Task prompt: Produce again, without any change, the lines running from the one with "yellow tile J1:K1 level 1 -> none" through the final line of the data below, and only those.

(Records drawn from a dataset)

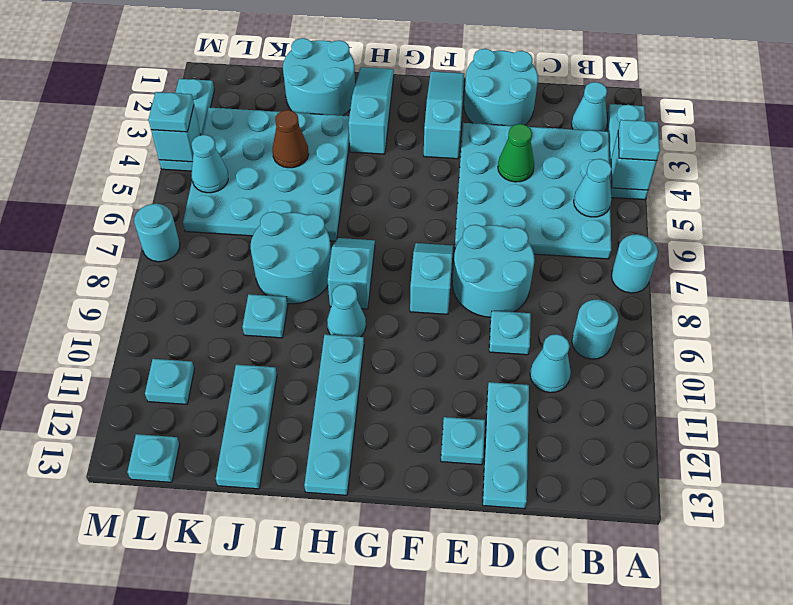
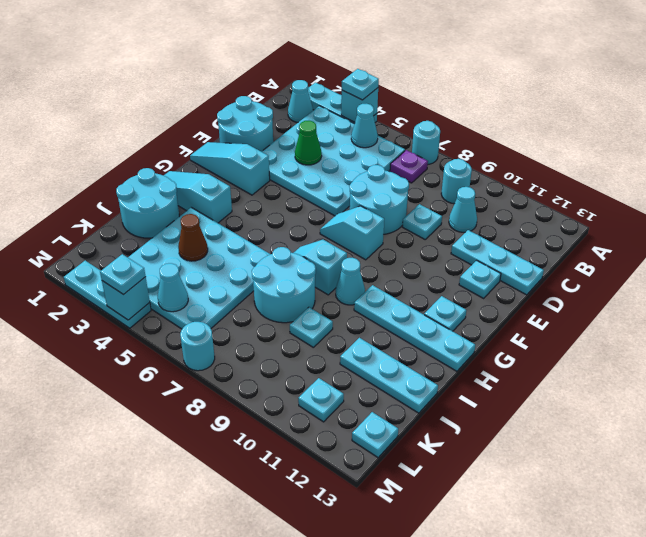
none -> purple plate B7 level 1
none -> cyan plate G12 level 1

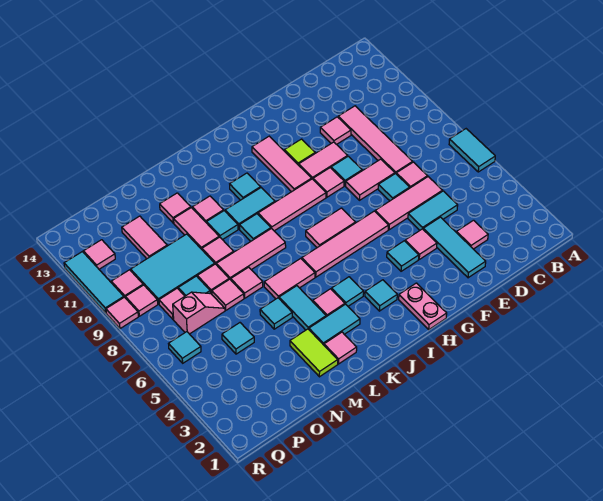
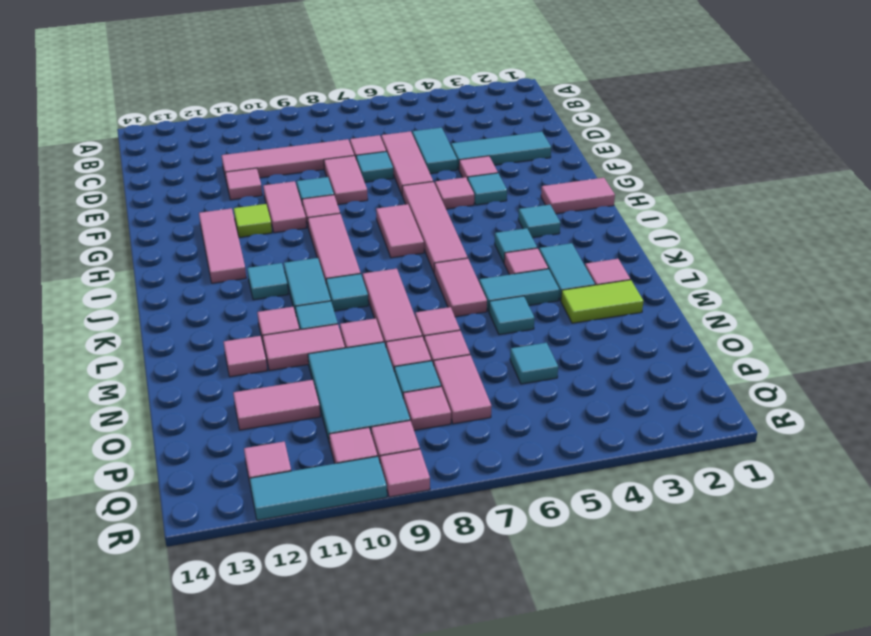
cyan tile A6:A7 level 1 -> none
pink tile D3 level 1 -> pink tile G5 level 1
pink plate H1:H2 level 1 -> pink tile H1:H2 level 1
pink tile H10:H12 level 1 -> pink tile G12:I12 level 1
pink slope O7:P7 level 1 top P -> pink tile O7:P7 level 1
cyan tile Q6 level 1 -> none

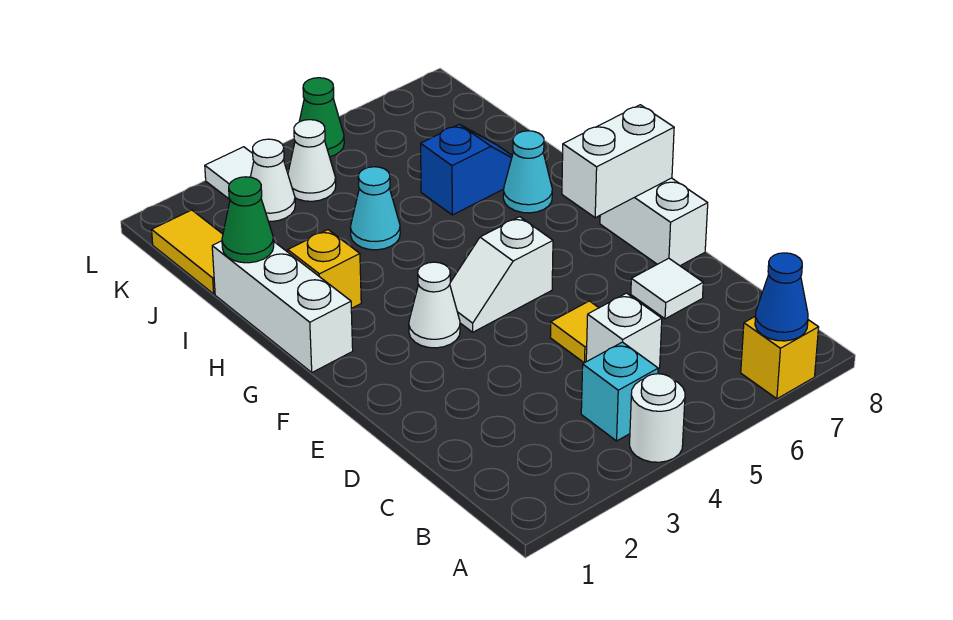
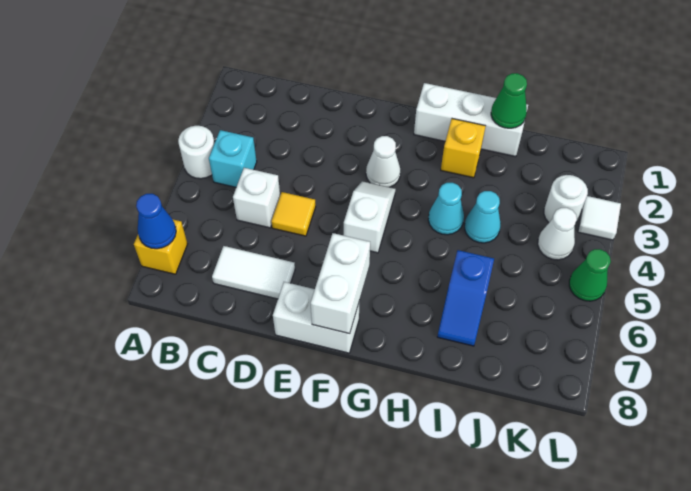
white tile D7 level 1 -> white tile C7:D7 level 1
cyan cone H7 level 1 -> cyan cone H4 level 1
yellow tile J1:K1 level 1 -> none
white cone K3 level 1 -> white round brick K3 level 1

Solution to this exercise:
yellow tile J1:K1 level 1 -> none
white cone K3 level 1 -> white round brick K3 level 1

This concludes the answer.